Scan the material below for the string "SENSE", and copy every line where it shows up.

┄┄┄┄┄┄┄┄┄┄┄┄┄┄┄┄┄┄┄┄

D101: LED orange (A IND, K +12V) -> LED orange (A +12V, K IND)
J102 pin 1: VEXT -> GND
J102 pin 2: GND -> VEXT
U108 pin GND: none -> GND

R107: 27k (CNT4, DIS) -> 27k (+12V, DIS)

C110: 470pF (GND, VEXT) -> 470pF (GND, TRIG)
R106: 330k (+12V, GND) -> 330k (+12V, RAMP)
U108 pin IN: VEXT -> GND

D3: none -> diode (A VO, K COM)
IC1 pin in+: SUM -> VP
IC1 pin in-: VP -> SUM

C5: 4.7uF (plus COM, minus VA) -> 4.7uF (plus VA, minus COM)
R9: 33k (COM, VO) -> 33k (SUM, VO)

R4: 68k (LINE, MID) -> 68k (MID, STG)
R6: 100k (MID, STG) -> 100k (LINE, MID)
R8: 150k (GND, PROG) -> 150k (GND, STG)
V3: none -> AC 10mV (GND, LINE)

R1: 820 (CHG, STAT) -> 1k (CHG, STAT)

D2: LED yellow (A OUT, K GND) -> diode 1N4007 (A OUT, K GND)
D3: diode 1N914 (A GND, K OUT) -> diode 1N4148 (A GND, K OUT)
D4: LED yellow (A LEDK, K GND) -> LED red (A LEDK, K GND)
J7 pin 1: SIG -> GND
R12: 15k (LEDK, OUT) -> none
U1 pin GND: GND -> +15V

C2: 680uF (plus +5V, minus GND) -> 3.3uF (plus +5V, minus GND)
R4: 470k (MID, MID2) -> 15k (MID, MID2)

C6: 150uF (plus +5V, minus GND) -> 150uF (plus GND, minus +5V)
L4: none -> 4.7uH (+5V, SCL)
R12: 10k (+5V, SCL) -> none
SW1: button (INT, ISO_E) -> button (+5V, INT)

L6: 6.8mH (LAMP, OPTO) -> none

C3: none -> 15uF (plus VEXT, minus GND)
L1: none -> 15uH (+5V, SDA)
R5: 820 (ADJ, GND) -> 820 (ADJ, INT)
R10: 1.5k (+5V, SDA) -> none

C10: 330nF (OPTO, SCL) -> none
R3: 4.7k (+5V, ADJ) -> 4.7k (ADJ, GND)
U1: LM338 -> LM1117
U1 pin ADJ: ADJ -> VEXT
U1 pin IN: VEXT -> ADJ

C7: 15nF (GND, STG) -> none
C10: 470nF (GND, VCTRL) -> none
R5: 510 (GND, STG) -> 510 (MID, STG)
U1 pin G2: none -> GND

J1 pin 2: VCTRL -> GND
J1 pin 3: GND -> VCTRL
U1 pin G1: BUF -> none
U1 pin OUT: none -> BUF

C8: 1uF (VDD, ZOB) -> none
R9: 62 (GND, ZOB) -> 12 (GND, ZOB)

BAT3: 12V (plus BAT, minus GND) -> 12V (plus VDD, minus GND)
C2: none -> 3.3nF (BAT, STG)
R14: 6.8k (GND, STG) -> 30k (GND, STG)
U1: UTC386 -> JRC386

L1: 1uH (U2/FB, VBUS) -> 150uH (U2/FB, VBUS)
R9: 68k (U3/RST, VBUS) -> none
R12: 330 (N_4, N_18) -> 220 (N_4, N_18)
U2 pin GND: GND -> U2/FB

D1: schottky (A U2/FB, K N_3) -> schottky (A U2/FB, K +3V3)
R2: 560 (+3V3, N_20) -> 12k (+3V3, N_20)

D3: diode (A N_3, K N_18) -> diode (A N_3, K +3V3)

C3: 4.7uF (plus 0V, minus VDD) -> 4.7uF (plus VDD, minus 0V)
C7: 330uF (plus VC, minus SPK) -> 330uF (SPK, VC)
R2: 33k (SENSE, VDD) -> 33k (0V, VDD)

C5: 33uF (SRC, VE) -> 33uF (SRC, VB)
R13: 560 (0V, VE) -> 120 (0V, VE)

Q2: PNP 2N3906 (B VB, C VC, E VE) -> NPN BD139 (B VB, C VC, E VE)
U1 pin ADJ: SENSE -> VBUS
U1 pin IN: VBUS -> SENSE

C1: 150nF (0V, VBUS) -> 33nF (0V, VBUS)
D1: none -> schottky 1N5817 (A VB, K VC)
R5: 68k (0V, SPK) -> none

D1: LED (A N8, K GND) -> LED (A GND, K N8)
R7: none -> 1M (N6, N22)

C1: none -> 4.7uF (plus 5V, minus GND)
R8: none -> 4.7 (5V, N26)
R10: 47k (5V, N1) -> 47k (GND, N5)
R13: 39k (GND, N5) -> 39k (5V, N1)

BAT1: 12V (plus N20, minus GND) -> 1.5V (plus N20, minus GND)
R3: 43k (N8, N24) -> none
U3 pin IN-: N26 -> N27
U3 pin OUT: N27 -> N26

┄┄┄┄┄┄┄┄┄┄┄┄┄┄┄┄┄┄┄┄

Exercise answer:
R2: 33k (SENSE, VDD) -> 33k (0V, VDD)
U1 pin ADJ: SENSE -> VBUS
U1 pin IN: VBUS -> SENSE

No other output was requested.